AIM OF THE TASK: Only the lines below from the one with "yellow circle: (68, 165) -> (74, 179), moved" through the one with "orange triangle: (178, 258)" are to be written out, exactly and without any images.

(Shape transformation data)
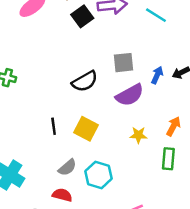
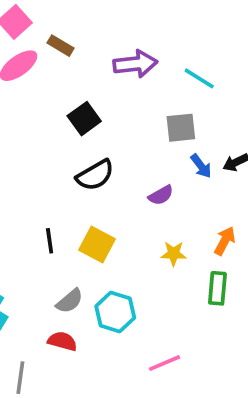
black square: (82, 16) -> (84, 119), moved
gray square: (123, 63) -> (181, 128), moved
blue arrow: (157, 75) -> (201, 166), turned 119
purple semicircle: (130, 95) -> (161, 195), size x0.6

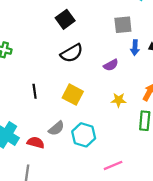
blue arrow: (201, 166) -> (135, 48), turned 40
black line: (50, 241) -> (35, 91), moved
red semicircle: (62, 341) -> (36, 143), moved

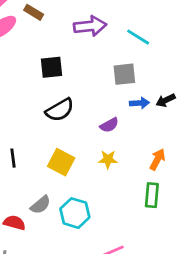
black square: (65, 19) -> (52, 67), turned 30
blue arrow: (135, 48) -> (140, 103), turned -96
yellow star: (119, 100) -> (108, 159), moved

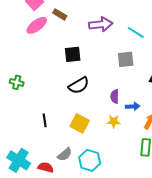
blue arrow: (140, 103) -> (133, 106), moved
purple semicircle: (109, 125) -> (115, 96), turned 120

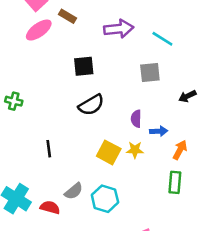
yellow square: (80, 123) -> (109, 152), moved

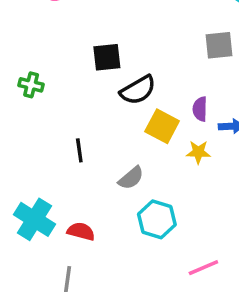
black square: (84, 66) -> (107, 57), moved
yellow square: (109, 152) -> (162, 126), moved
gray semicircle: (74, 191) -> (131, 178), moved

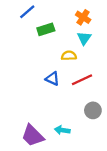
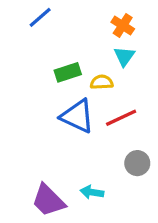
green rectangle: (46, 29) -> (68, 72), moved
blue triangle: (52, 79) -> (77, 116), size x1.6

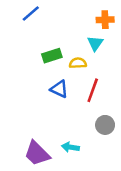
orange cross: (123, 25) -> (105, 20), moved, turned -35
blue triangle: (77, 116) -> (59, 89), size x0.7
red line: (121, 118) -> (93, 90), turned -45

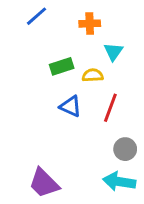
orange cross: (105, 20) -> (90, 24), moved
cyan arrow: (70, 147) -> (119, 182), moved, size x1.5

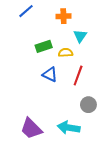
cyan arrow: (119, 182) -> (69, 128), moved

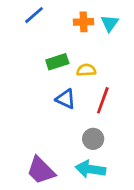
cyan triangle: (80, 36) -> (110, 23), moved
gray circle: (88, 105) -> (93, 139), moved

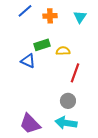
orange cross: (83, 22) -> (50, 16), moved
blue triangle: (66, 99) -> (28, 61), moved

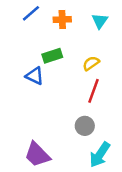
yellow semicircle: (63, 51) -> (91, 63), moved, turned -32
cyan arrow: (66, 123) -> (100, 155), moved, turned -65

--

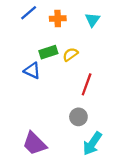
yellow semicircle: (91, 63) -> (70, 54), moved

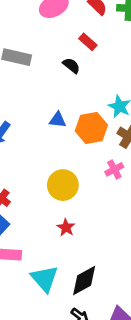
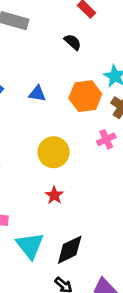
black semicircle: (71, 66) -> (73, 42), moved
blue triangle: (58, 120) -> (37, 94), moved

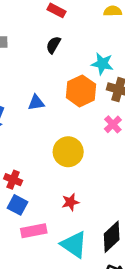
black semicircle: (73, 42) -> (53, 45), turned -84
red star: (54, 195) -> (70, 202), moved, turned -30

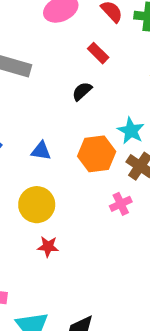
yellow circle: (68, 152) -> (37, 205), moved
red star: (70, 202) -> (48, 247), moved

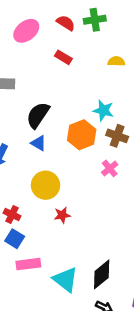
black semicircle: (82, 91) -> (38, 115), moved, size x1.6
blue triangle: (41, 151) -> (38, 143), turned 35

* * *

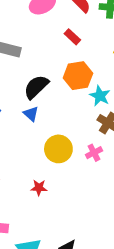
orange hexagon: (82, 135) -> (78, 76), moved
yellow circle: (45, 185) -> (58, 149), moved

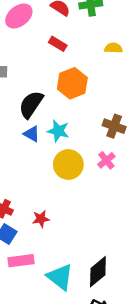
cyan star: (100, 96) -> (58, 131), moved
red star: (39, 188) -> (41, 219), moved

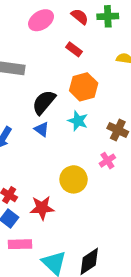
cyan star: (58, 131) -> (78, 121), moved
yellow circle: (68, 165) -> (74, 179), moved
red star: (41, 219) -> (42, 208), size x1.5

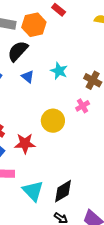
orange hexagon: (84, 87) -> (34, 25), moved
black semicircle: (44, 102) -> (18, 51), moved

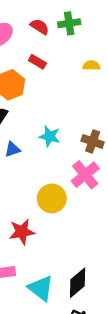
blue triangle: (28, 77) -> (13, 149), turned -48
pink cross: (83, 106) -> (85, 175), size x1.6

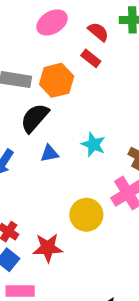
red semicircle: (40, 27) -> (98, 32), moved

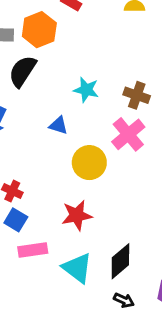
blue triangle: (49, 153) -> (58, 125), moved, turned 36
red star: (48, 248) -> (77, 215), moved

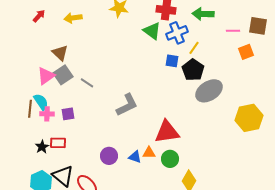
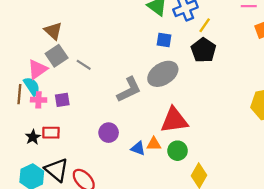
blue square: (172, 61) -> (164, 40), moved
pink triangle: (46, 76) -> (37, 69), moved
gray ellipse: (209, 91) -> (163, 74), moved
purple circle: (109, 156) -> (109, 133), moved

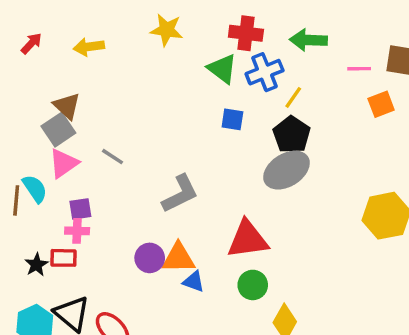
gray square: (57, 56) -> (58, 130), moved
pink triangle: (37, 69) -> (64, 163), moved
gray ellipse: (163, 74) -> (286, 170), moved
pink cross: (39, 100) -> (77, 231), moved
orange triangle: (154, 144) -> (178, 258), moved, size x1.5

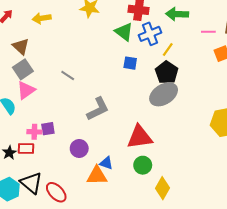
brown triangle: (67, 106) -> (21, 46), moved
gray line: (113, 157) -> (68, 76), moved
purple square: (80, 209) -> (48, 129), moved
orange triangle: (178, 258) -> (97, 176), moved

ANSWER BOX:
yellow circle: (68, 165) -> (74, 179), moved
red star: (41, 219) -> (42, 208), size x1.5

orange hexagon: (84, 87) -> (34, 25), moved
black semicircle: (44, 102) -> (18, 51), moved

blue triangle: (28, 77) -> (13, 149), turned -48
pink cross: (83, 106) -> (85, 175), size x1.6

red semicircle: (40, 27) -> (98, 32), moved

blue triangle: (49, 153) -> (58, 125), moved, turned 36
red star: (48, 248) -> (77, 215), moved

blue square: (172, 61) -> (164, 40), moved
pink triangle: (46, 76) -> (37, 69), moved
gray ellipse: (209, 91) -> (163, 74), moved
purple circle: (109, 156) -> (109, 133), moved

gray square: (57, 56) -> (58, 130), moved
pink triangle: (37, 69) -> (64, 163), moved
gray ellipse: (163, 74) -> (286, 170), moved
pink cross: (39, 100) -> (77, 231), moved
orange triangle: (154, 144) -> (178, 258), moved, size x1.5

brown triangle: (67, 106) -> (21, 46), moved
gray line: (113, 157) -> (68, 76), moved
purple square: (80, 209) -> (48, 129), moved
orange triangle: (178, 258) -> (97, 176), moved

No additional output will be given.